■ **DIRECTIONS**: Can you pull out each line of the data below that includes the word "boat"?

[Spatial reasoning data]

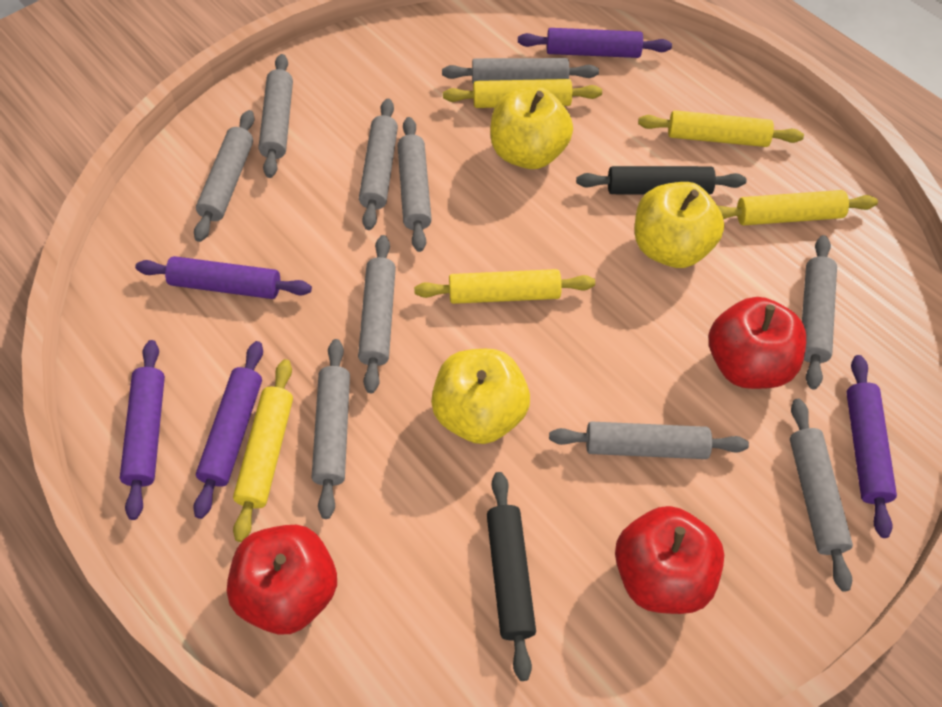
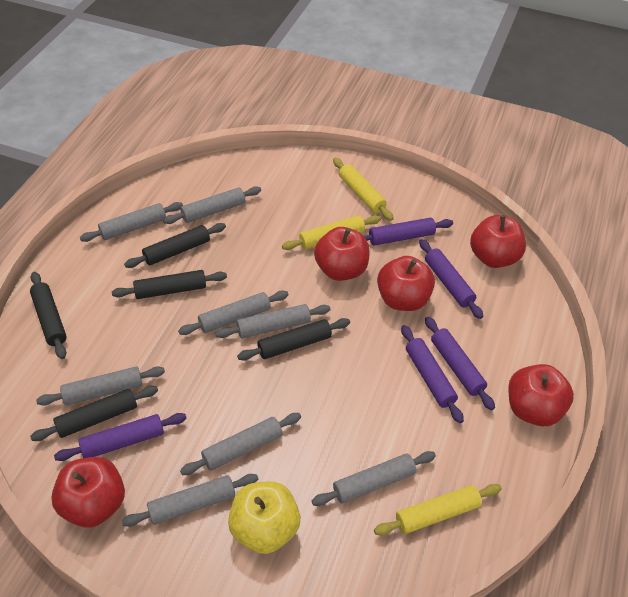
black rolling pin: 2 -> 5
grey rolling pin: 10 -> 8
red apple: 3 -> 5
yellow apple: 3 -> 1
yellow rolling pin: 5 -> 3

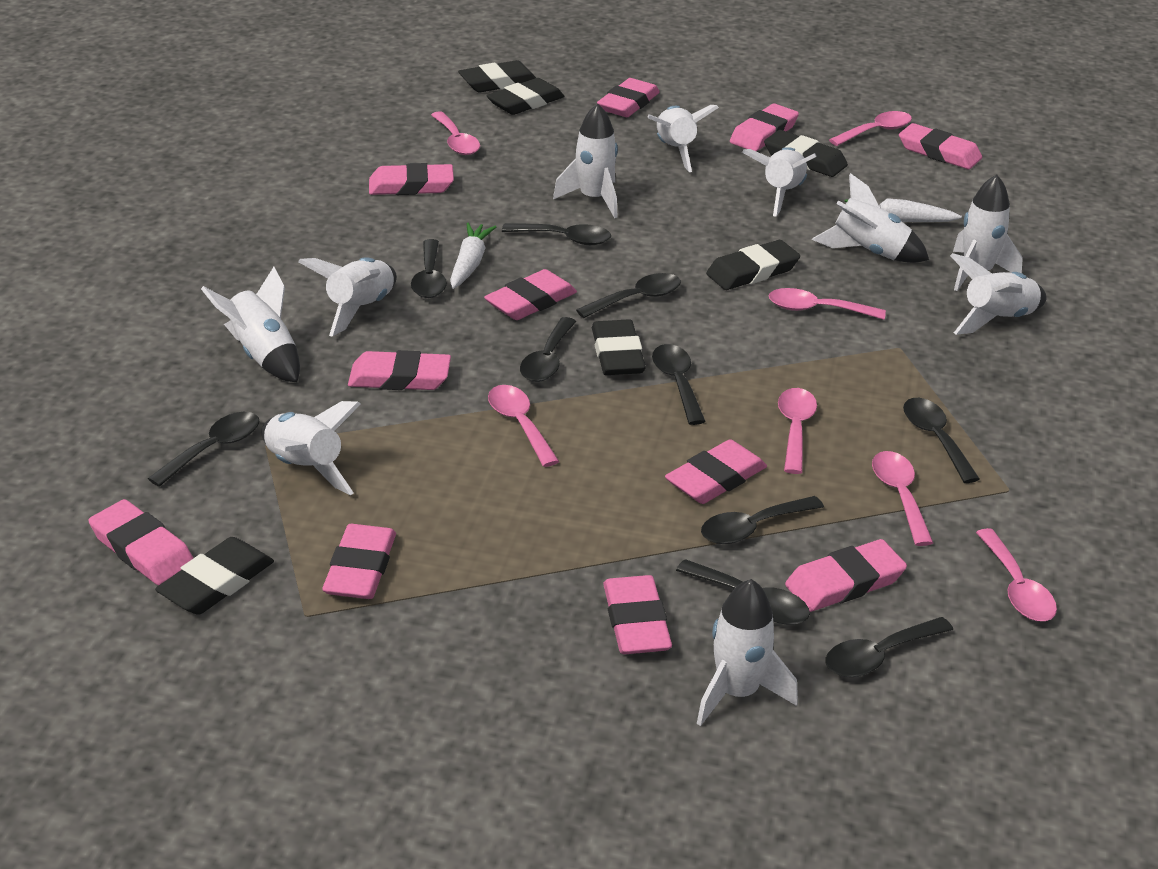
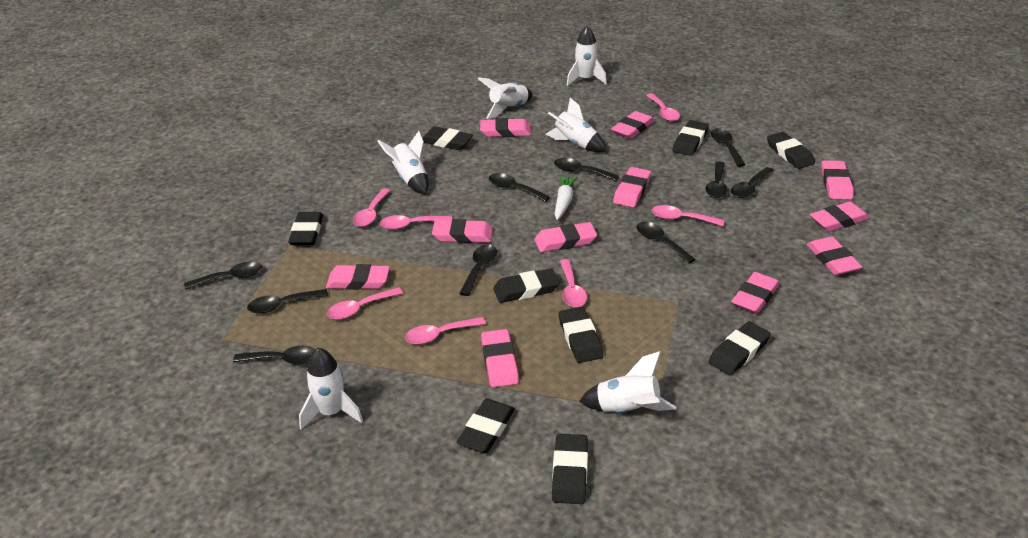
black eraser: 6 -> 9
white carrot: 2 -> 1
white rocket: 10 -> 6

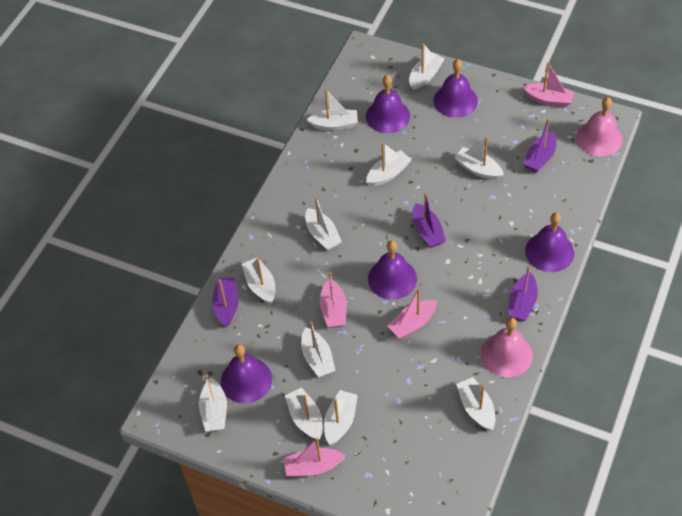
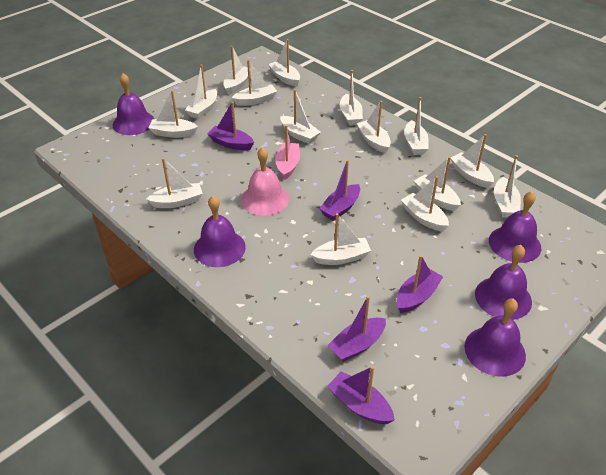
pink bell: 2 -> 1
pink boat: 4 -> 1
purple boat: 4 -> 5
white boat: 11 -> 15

■ **SOLUTION FOR THIS PROBLEM**:
pink boat: 4 -> 1
purple boat: 4 -> 5
white boat: 11 -> 15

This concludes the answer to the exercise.